• DATA IN THIS EXERCISE:
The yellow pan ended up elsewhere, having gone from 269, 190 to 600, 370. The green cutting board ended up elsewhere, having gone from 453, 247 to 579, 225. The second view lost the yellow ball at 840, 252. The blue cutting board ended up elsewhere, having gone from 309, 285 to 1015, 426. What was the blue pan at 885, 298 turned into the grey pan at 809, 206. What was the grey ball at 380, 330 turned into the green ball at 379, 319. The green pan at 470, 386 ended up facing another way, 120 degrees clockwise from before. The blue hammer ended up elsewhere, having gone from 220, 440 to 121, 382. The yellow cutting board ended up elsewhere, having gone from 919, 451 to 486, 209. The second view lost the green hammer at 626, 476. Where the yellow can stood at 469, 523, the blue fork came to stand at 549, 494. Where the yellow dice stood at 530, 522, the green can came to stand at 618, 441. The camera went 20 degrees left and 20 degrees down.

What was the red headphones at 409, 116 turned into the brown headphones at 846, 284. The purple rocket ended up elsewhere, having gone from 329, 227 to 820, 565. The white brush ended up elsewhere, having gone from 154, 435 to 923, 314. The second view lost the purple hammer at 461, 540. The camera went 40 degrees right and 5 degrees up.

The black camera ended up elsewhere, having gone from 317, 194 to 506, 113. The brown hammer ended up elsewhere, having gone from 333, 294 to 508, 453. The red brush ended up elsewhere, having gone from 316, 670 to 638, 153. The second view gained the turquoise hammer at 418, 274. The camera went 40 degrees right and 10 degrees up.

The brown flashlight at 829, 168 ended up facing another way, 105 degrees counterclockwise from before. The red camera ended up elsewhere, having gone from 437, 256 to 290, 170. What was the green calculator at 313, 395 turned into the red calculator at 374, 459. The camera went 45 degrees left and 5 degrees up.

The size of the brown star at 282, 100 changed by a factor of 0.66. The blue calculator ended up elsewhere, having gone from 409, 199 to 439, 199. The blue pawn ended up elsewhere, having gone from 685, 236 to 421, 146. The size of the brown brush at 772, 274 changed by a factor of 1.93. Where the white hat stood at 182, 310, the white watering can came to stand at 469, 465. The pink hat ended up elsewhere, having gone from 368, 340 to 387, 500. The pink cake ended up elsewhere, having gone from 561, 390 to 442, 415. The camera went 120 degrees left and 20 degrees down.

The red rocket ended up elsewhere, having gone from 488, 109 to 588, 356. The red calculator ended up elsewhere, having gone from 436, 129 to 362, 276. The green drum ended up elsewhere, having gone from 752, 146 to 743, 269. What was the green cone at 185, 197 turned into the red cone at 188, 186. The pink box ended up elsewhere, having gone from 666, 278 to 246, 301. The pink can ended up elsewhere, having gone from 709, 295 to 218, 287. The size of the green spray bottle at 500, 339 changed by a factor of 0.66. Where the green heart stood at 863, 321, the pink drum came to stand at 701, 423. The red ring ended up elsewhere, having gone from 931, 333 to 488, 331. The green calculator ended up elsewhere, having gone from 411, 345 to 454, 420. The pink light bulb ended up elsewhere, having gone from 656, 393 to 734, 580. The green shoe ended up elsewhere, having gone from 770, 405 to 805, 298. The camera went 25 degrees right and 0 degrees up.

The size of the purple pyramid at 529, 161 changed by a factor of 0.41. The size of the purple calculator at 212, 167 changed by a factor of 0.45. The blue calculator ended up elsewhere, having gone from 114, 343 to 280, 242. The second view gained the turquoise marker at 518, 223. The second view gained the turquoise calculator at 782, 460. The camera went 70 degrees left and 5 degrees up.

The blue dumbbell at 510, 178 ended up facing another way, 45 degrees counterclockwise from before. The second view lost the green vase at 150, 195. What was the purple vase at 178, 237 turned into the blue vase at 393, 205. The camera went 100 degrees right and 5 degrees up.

• WORK REQUIRED: Reproduce the data shown above with every line intact.

• TASK OUTPUT:
The yellow pan ended up elsewhere, having gone from 269, 190 to 600, 370. The green cutting board ended up elsewhere, having gone from 453, 247 to 579, 225. The second view lost the yellow ball at 840, 252. The blue cutting board ended up elsewhere, having gone from 309, 285 to 1015, 426. What was the blue pan at 885, 298 turned into the grey pan at 809, 206. What was the grey ball at 380, 330 turned into the green ball at 379, 319. The green pan at 470, 386 ended up facing another way, 120 degrees clockwise from before. The blue hammer ended up elsewhere, having gone from 220, 440 to 121, 382. The yellow cutting board ended up elsewhere, having gone from 919, 451 to 486, 209. The second view lost the green hammer at 626, 476. Where the yellow can stood at 469, 523, the blue fork came to stand at 549, 494. Where the yellow dice stood at 530, 522, the green can came to stand at 618, 441. The camera went 20 degrees left and 20 degrees down.

What was the red headphones at 409, 116 turned into the brown headphones at 846, 284. The purple rocket ended up elsewhere, having gone from 329, 227 to 820, 565. The white brush ended up elsewhere, having gone from 154, 435 to 923, 314. The second view lost the purple hammer at 461, 540. The camera went 40 degrees right and 5 degrees up.

The black camera ended up elsewhere, having gone from 317, 194 to 506, 113. The brown hammer ended up elsewhere, having gone from 333, 294 to 508, 453. The red brush ended up elsewhere, having gone from 316, 670 to 638, 153. The second view gained the turquoise hammer at 418, 274. The camera went 40 degrees right and 10 degrees up.

The brown flashlight at 829, 168 ended up facing another way, 105 degrees counterclockwise from before. The red camera ended up elsewhere, having gone from 437, 256 to 290, 170. What was the green calculator at 313, 395 turned into the red calculator at 374, 459. The camera went 45 degrees left and 5 degrees up.

The size of the brown star at 282, 100 changed by a factor of 0.66. The blue calculator ended up elsewhere, having gone from 409, 199 to 439, 199. The blue pawn ended up elsewhere, having gone from 685, 236 to 421, 146. The size of the brown brush at 772, 274 changed by a factor of 1.93. Where the white hat stood at 182, 310, the white watering can came to stand at 469, 465. The pink hat ended up elsewhere, having gone from 368, 340 to 387, 500. The pink cake ended up elsewhere, having gone from 561, 390 to 442, 415. The camera went 120 degrees left and 20 degrees down.

The red rocket ended up elsewhere, having gone from 488, 109 to 588, 356. The red calculator ended up elsewhere, having gone from 436, 129 to 362, 276. The green drum ended up elsewhere, having gone from 752, 146 to 743, 269. What was the green cone at 185, 197 turned into the red cone at 188, 186. The pink box ended up elsewhere, having gone from 666, 278 to 246, 301. The pink can ended up elsewhere, having gone from 709, 295 to 218, 287. The size of the green spray bottle at 500, 339 changed by a factor of 0.66. Where the green heart stood at 863, 321, the pink drum came to stand at 701, 423. The red ring ended up elsewhere, having gone from 931, 333 to 488, 331. The green calculator ended up elsewhere, having gone from 411, 345 to 454, 420. The pink light bulb ended up elsewhere, having gone from 656, 393 to 734, 580. The green shoe ended up elsewhere, having gone from 770, 405 to 805, 298. The camera went 25 degrees right and 0 degrees up.

The size of the purple pyramid at 529, 161 changed by a factor of 0.41. The size of the purple calculator at 212, 167 changed by a factor of 0.45. The blue calculator ended up elsewhere, having gone from 114, 343 to 280, 242. The second view gained the turquoise marker at 518, 223. The second view gained the turquoise calculator at 782, 460. The camera went 70 degrees left and 5 degrees up.

The blue dumbbell at 510, 178 ended up facing another way, 45 degrees counterclockwise from before. The second view lost the green vase at 150, 195. What was the purple vase at 178, 237 turned into the blue vase at 393, 205. The camera went 100 degrees right and 5 degrees up.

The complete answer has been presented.